Scene change data:
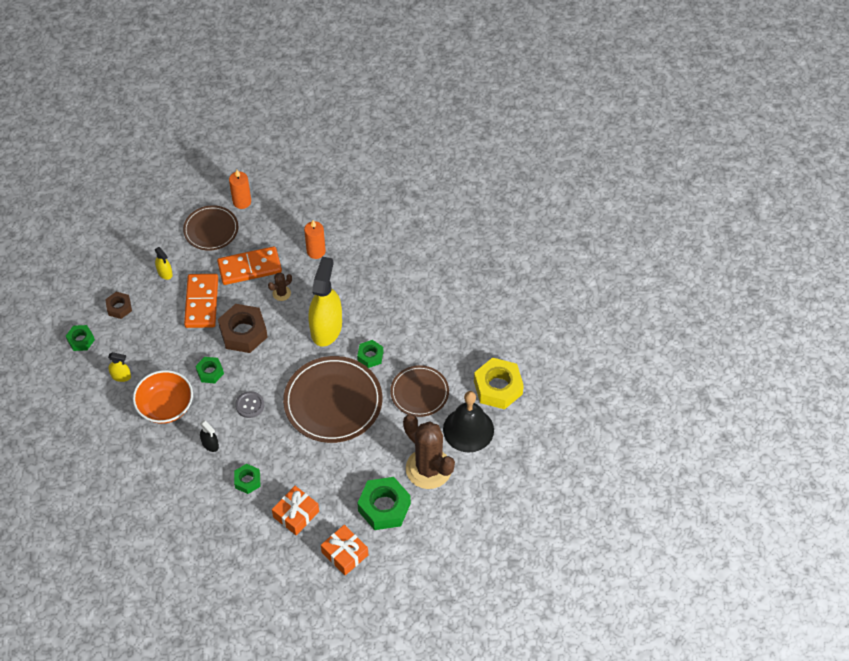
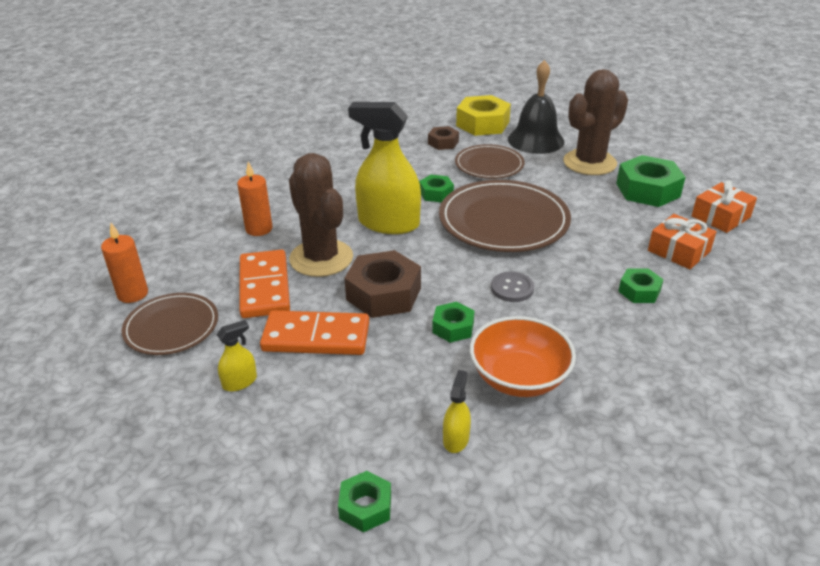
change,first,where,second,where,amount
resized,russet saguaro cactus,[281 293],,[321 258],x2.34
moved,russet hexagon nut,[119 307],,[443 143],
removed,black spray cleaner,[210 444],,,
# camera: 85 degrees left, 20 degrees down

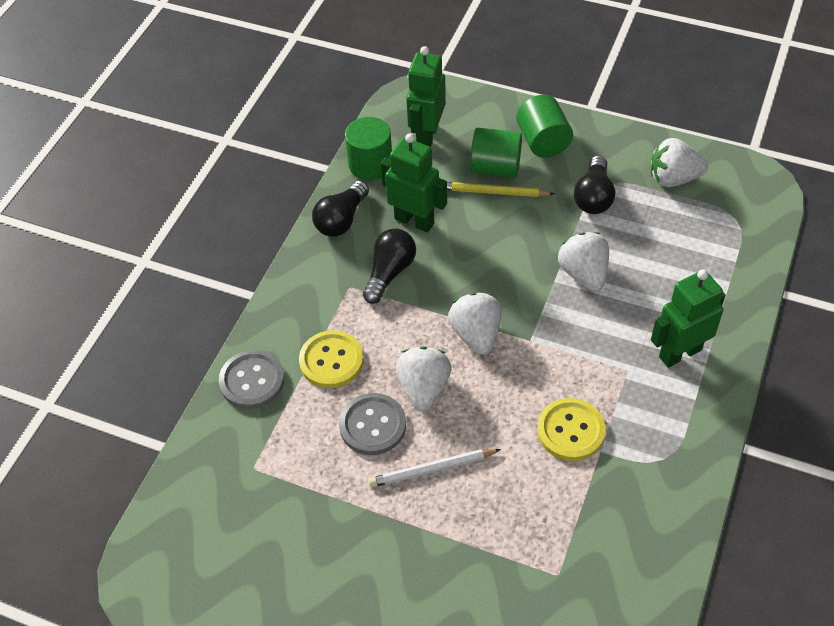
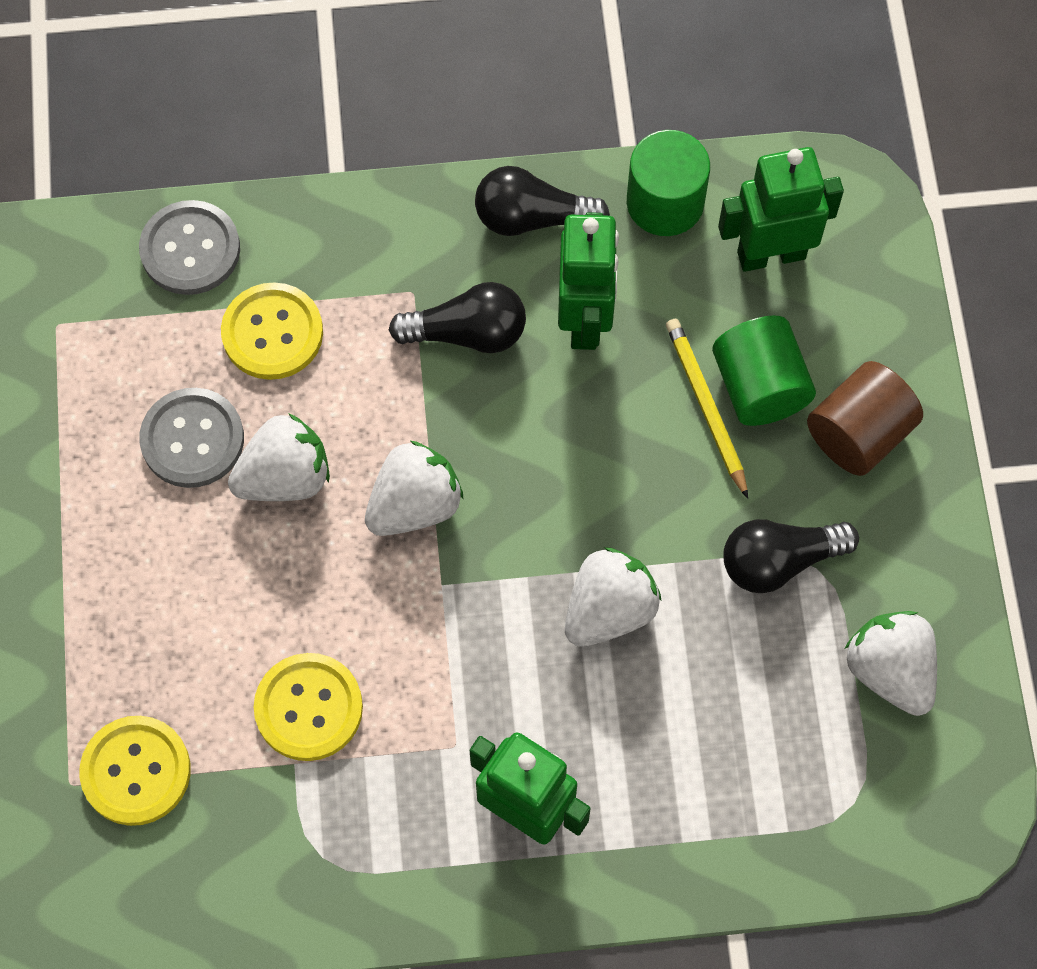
change,first,where,second,where,amount
added,,,yellow sewing button,[136 771],
recoloured,leaf-green solid cylinder,[543 141],russet solid cylinder,[858 433],
removed,snow-white pencil,[432 469],,,
# camera: 60 degrees right, 15 degrees up

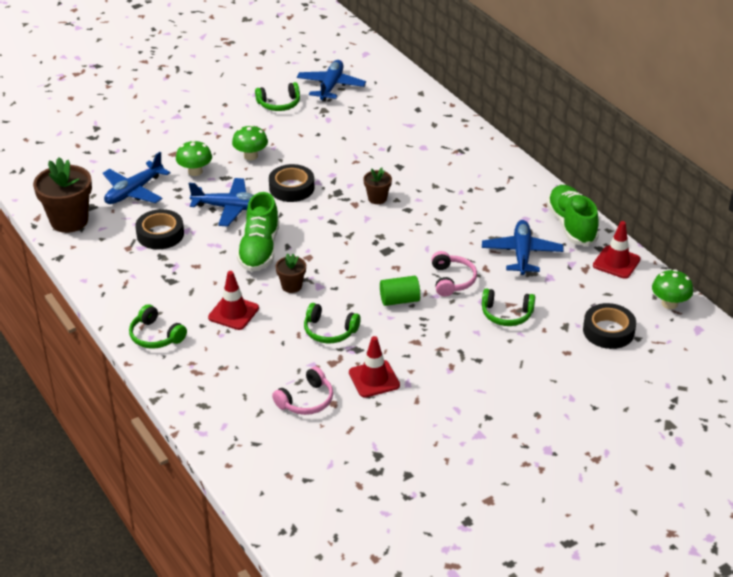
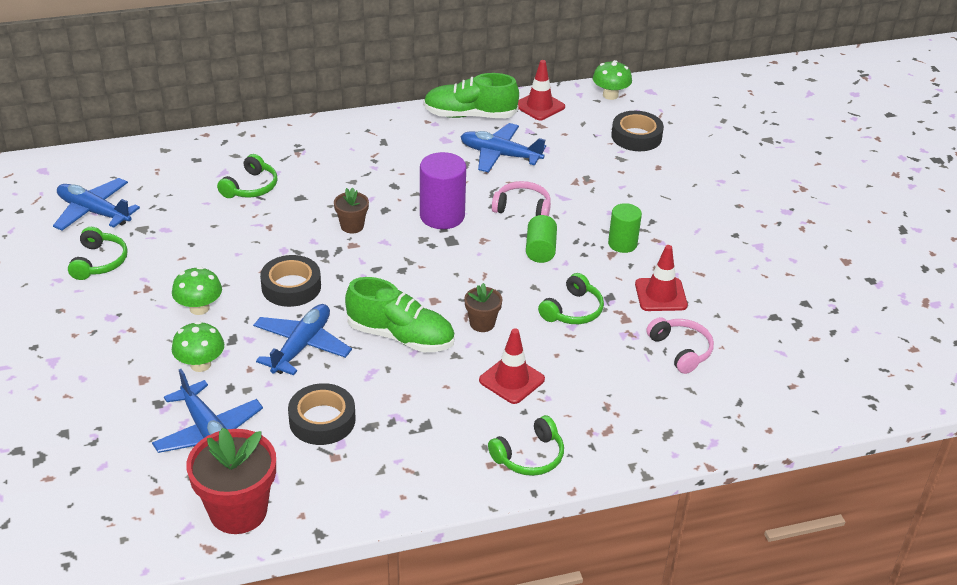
change,first,where,second,where,amount
recoloured,russet potted plant,[69 221],scarlet potted plant,[238 511],
moved,leaf-green headset,[506 314],,[251 187],
added,,,violet solid cylinder,[442 216],
added,,,leaf-green solid cylinder,[622 244],
# camera: 75 degrees left, 0 degrees up

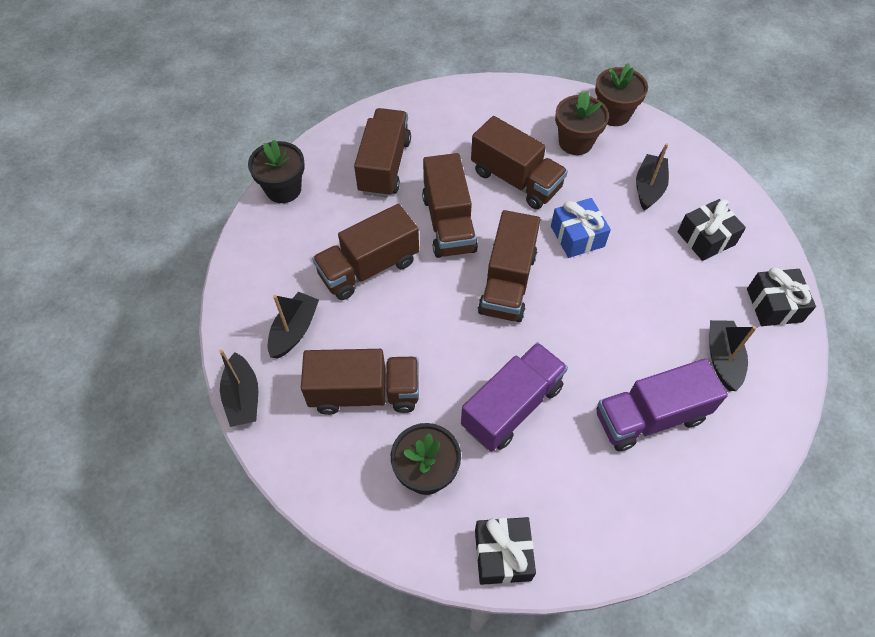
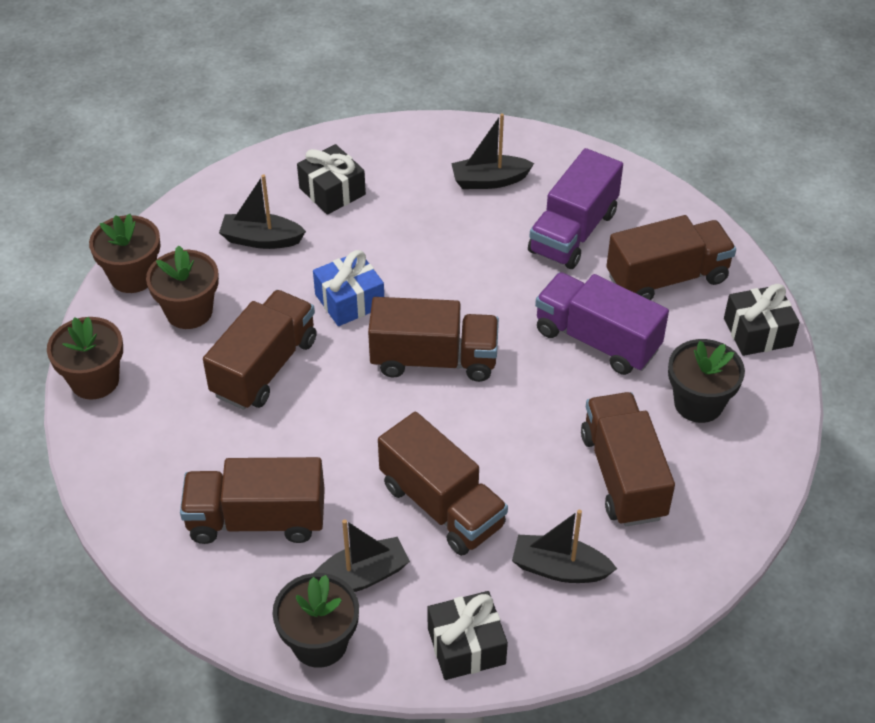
change,first,where,second,where,amount
added,,,russet potted plant,[95 380],
moved,black sailboat,[243 397],,[361 576],
moved,black gift,[774 305],,[466 646],
turned,violet lorry,[650 417],,[573 232],60 degrees clockwise
moved,russet lorry,[448 223],,[667 278],
# camera: 100 degrees left, 10 degrees down

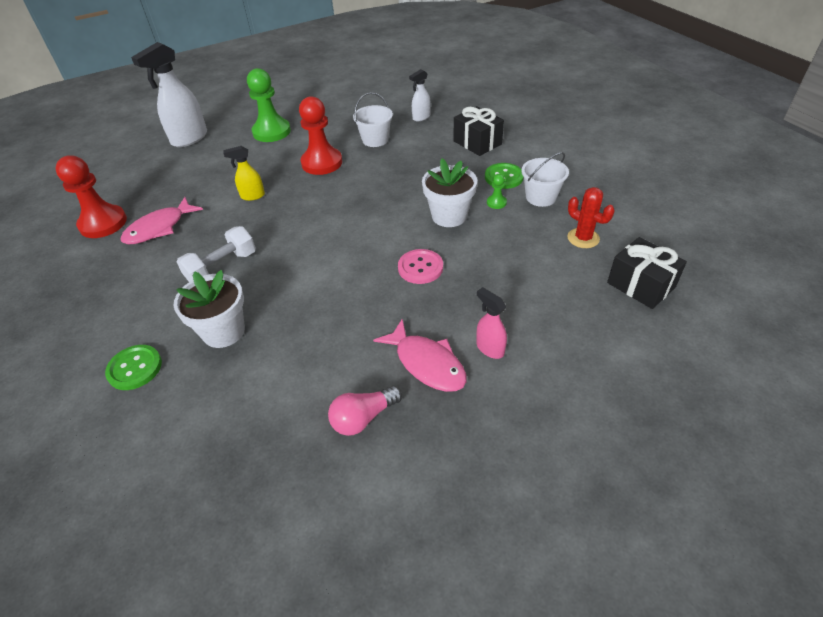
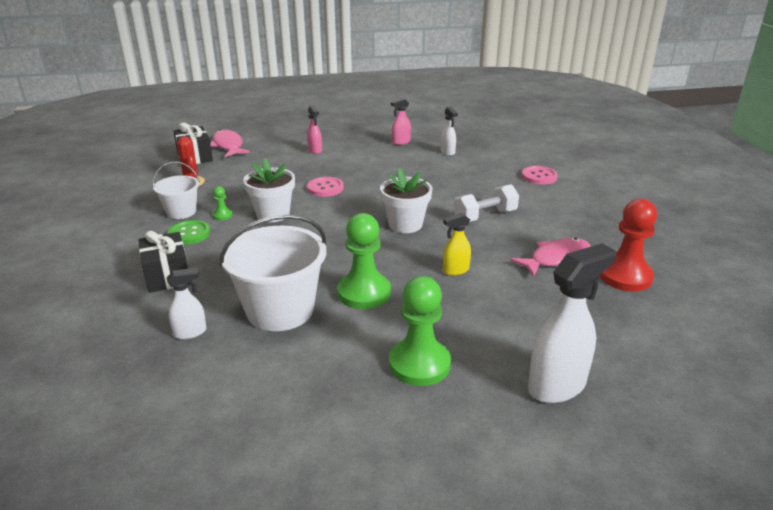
change,first,where,second,where,amount
moved,rosy toy fish,[427 363],,[228 145],
resized,snow-white bucket,[375 140],,[280 310],x1.81
recoloured,scarlet game pawn,[322 163],leaf-green game pawn,[364 293],
moved,snow-white potted plant,[223 331],,[405 224],
replaced,rosy light bulb,[363 418],rosy spray cleaner,[401 142],
added,,,snow-white spray cleaner,[447 152],
turned,yellow spray cleaner,[252 196],,[455 270],150 degrees clockwise
recoloured,leaf-green sewing button,[135 368],rosy sewing button,[539 176],
# camera: 165 degrees left, 15 degrees down

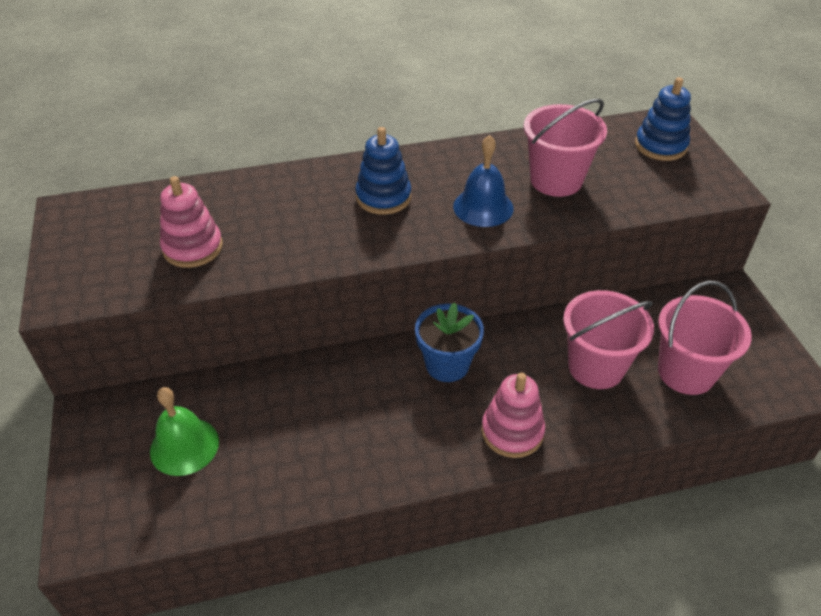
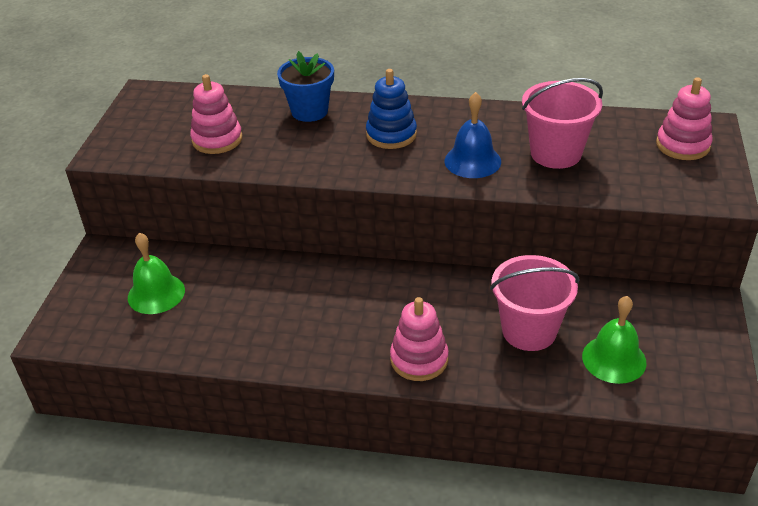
change,first,where,second,where,amount
moved,royal blue potted plant,[447 365],,[309 111],
replaced,rosy bucket,[686 372],leaf-green school bell,[614 359],
recoloured,royal blue stacking toy,[660 146],rosy stacking toy,[682 145],
# camera: 25 degrees right, 5 degrees down

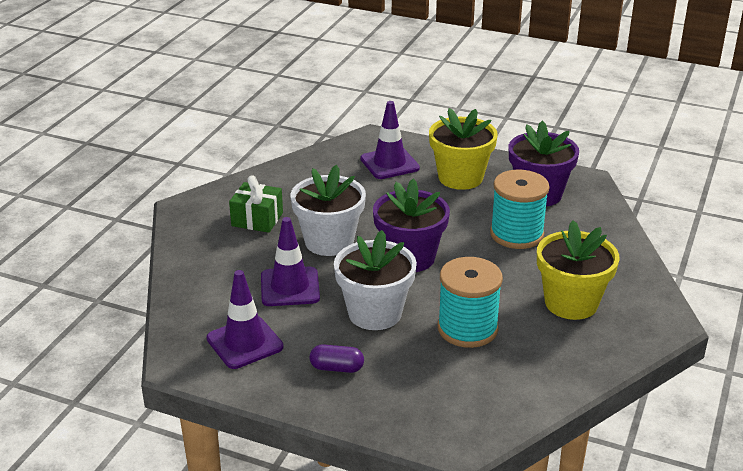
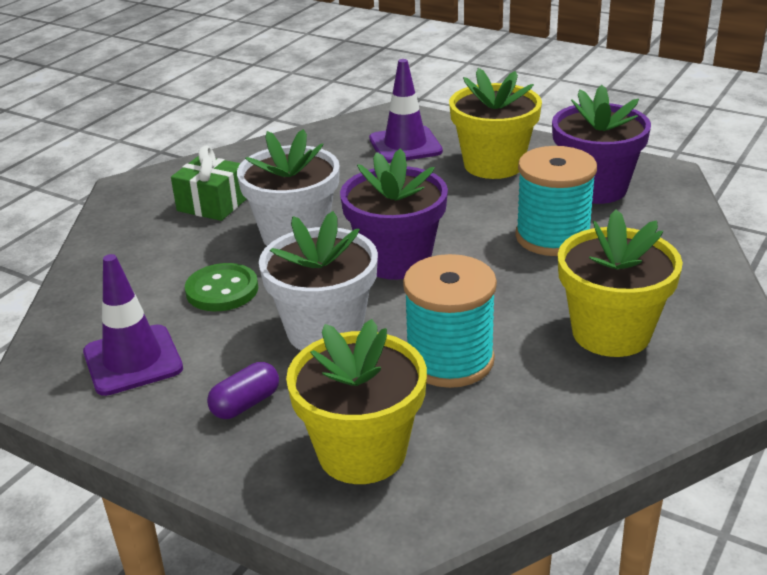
change,first,where,second,where,amount
replaced,violet traffic cone,[290 287],leaf-green sewing button,[222 290],
turned,violet pill shape,[337 368],,[245 404],60 degrees counterclockwise
added,,,yellow potted plant,[362 452],
# camera: 10 degrees right, 0 degrees up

WORK INSTRUCTION: Set down the records above exactly as written, beginning with the first line and ending with the line that contains "removed,black spray cleaner,[210", and do not include pictures.

ANSWER TO THE PROBLEM:
change,first,where,second,where,amount
resized,russet saguaro cactus,[281 293],,[321 258],x2.34
moved,russet hexagon nut,[119 307],,[443 143],
removed,black spray cleaner,[210 444],,,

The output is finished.